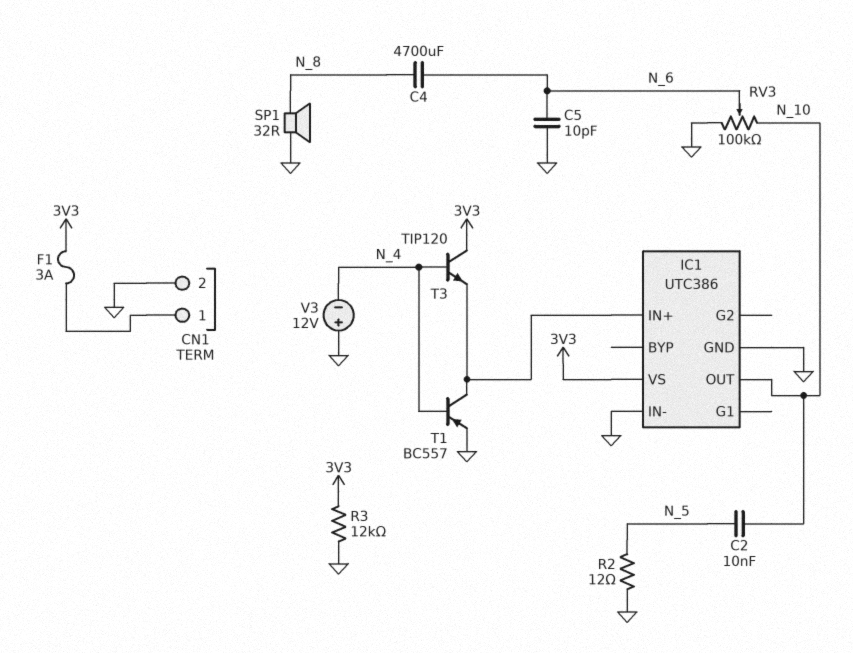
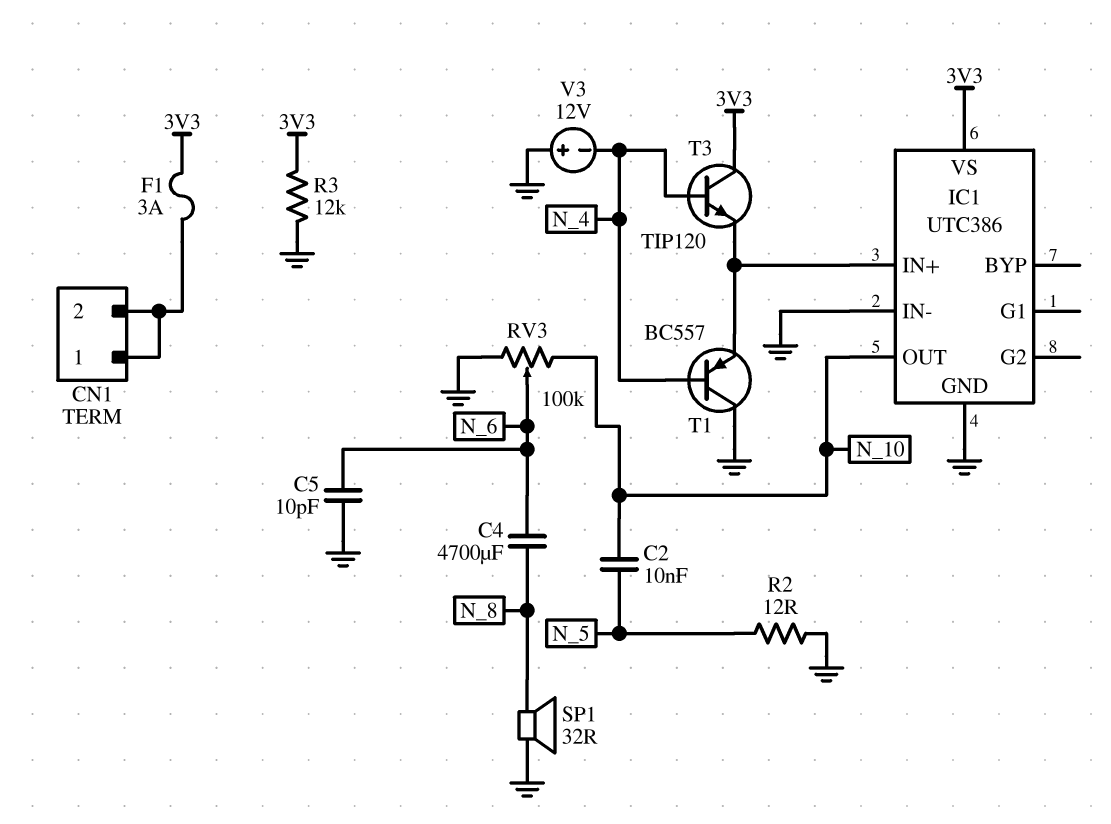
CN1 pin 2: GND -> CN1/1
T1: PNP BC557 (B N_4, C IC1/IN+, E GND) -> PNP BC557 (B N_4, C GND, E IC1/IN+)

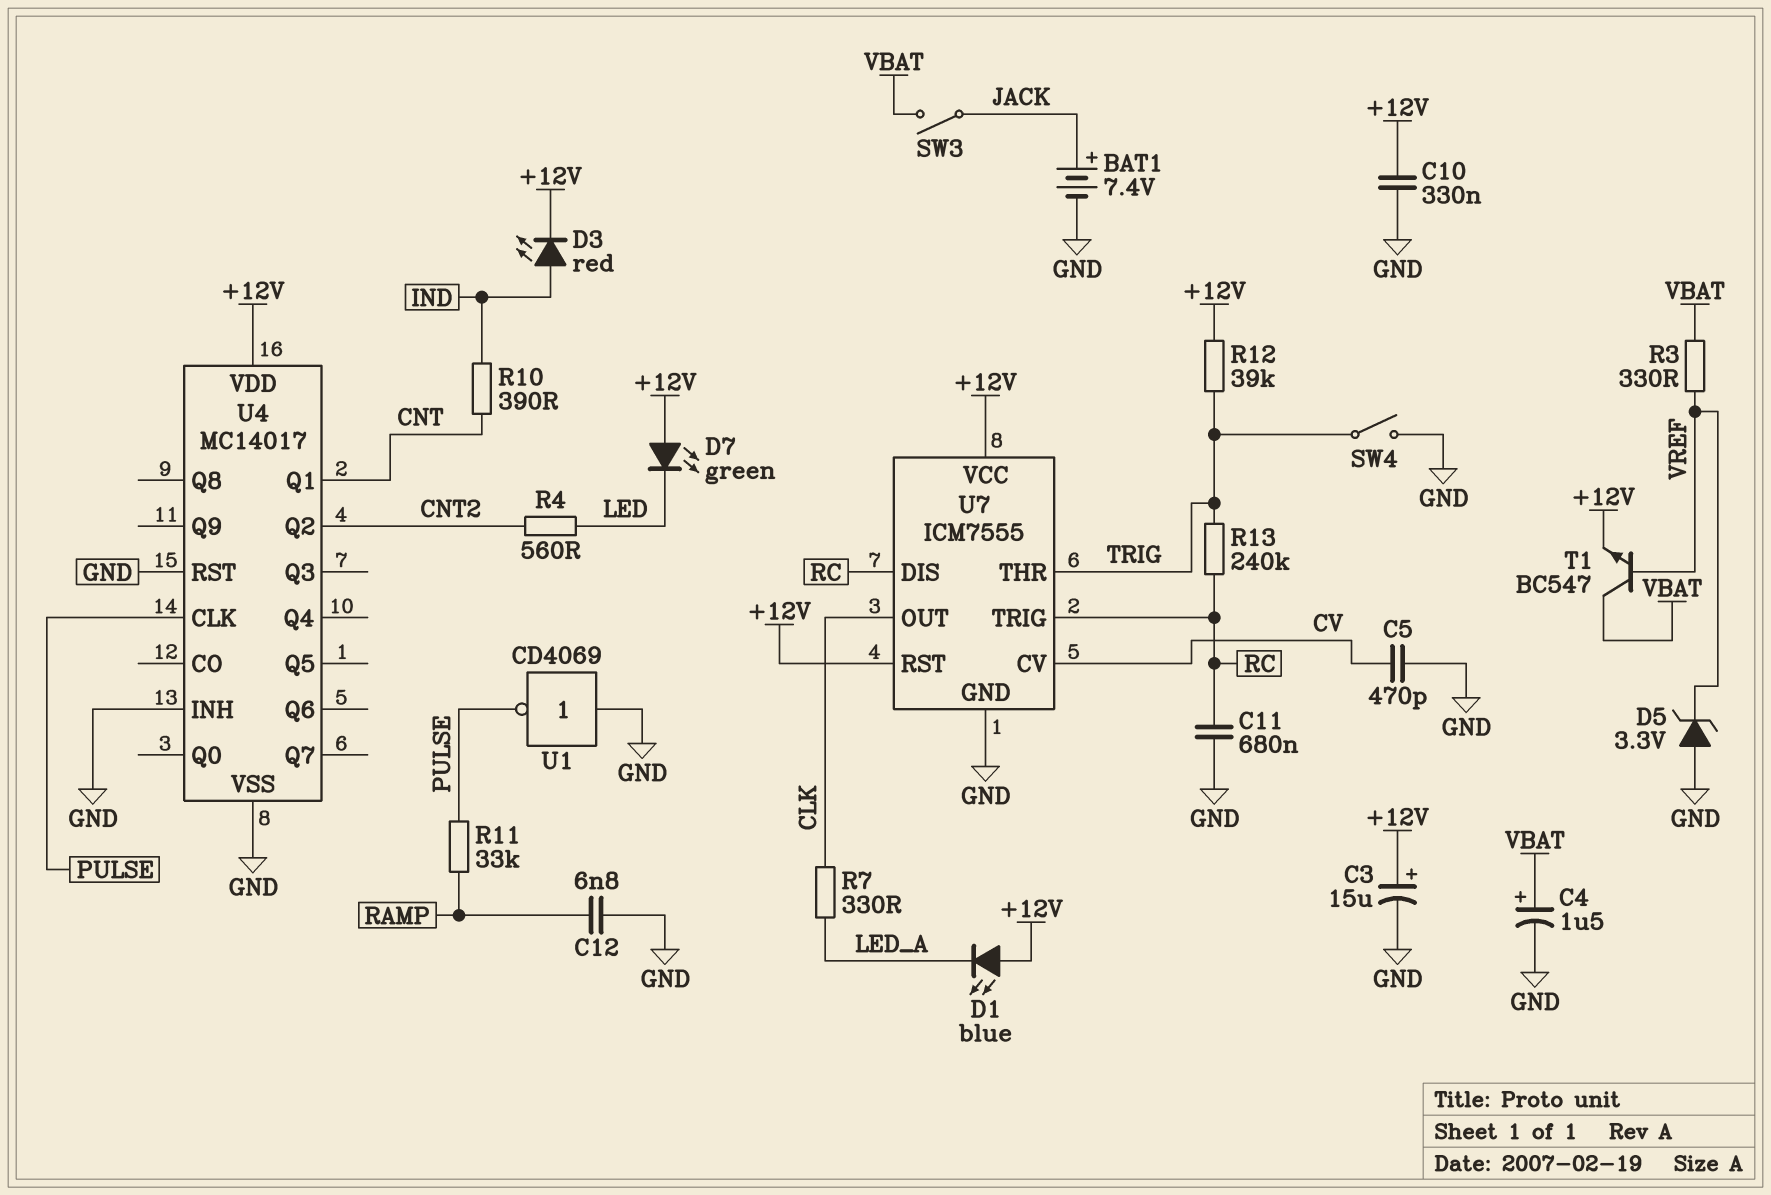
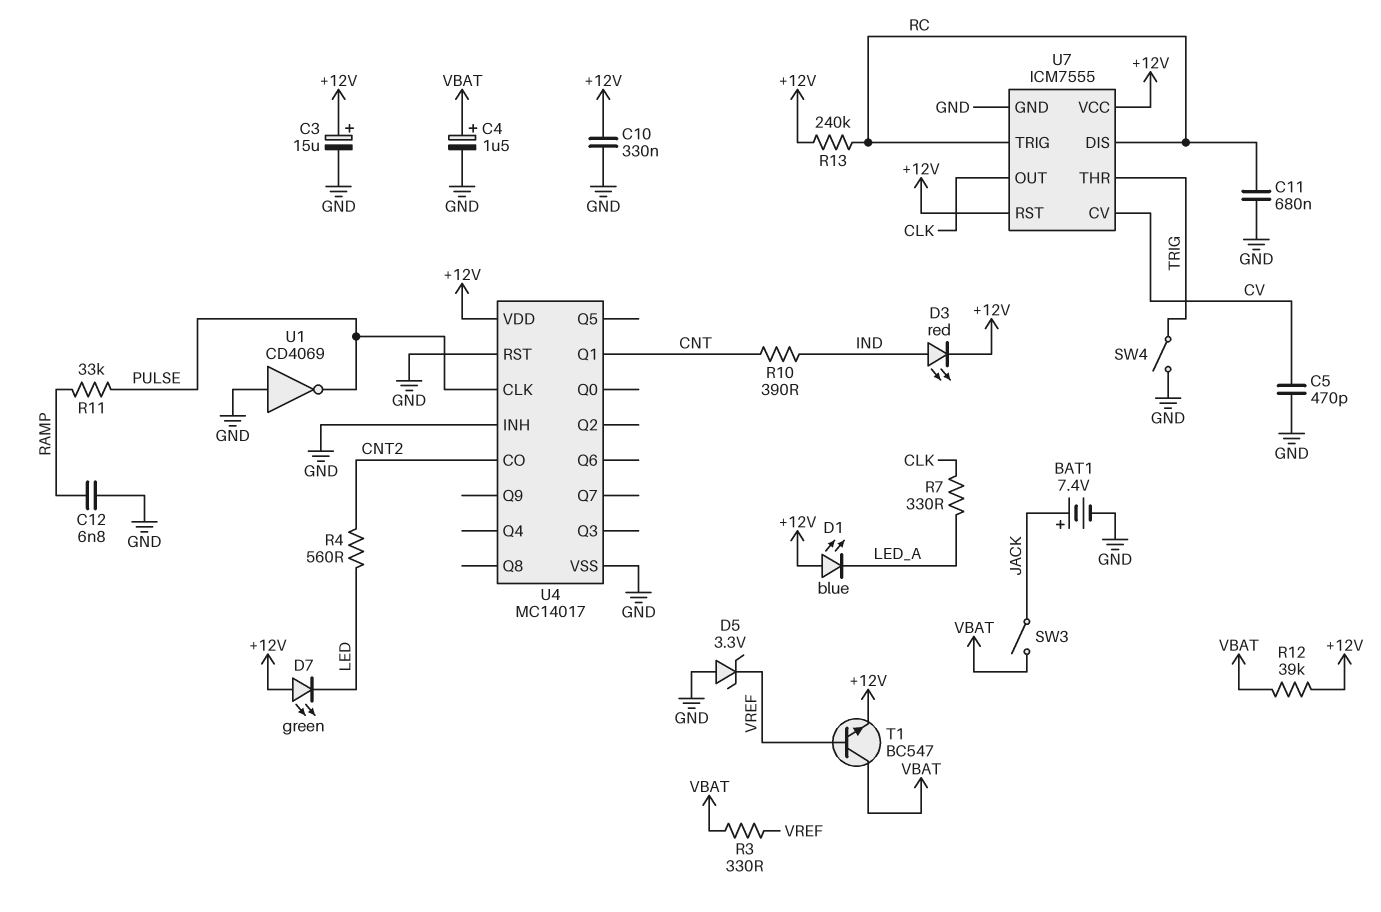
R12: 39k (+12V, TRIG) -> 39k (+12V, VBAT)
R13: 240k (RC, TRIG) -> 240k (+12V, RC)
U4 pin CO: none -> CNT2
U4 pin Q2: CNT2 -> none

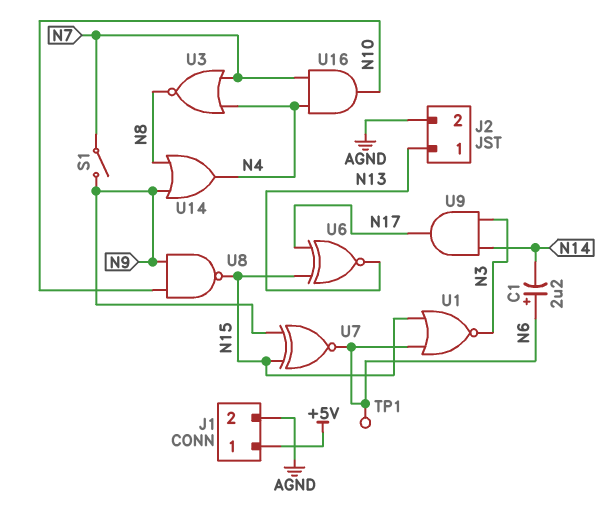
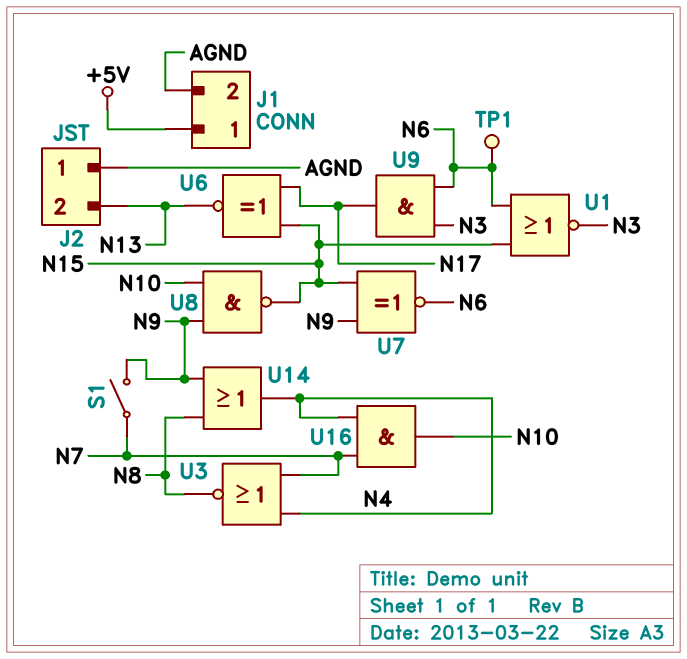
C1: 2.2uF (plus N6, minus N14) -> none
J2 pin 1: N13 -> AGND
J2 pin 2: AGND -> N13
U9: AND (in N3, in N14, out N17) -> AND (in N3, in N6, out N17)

WHAT THE TASK REQUIRES
Only the lines from the one with "U4 pin CO: none -> CNT2" through the final line of the data should be written out, exactly and including both ends. Skip the pictures.

OUTPUT OF THE EXERCISE
U4 pin CO: none -> CNT2
U4 pin Q2: CNT2 -> none

C1: 2.2uF (plus N6, minus N14) -> none
J2 pin 1: N13 -> AGND
J2 pin 2: AGND -> N13
U9: AND (in N3, in N14, out N17) -> AND (in N3, in N6, out N17)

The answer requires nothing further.